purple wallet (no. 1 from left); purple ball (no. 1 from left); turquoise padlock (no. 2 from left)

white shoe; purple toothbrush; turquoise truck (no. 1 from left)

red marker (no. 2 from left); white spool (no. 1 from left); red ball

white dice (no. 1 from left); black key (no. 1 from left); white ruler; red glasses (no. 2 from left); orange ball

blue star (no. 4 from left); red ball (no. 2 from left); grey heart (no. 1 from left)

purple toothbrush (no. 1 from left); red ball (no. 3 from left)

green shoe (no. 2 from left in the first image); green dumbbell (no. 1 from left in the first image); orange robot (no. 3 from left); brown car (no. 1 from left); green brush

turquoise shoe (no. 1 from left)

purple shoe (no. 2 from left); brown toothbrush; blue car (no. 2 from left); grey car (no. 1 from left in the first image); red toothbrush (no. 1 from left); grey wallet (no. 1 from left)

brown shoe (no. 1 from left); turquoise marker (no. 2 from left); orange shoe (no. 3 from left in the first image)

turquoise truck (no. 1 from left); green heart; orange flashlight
-------------------------
**What is expected**
Show each line of the material above where "green" occurs.

**Response**
green shoe (no. 2 from left in the first image); green dumbbell (no. 1 from left in the first image); orange robot (no. 3 from left); brown car (no. 1 from left); green brush
turquoise truck (no. 1 from left); green heart; orange flashlight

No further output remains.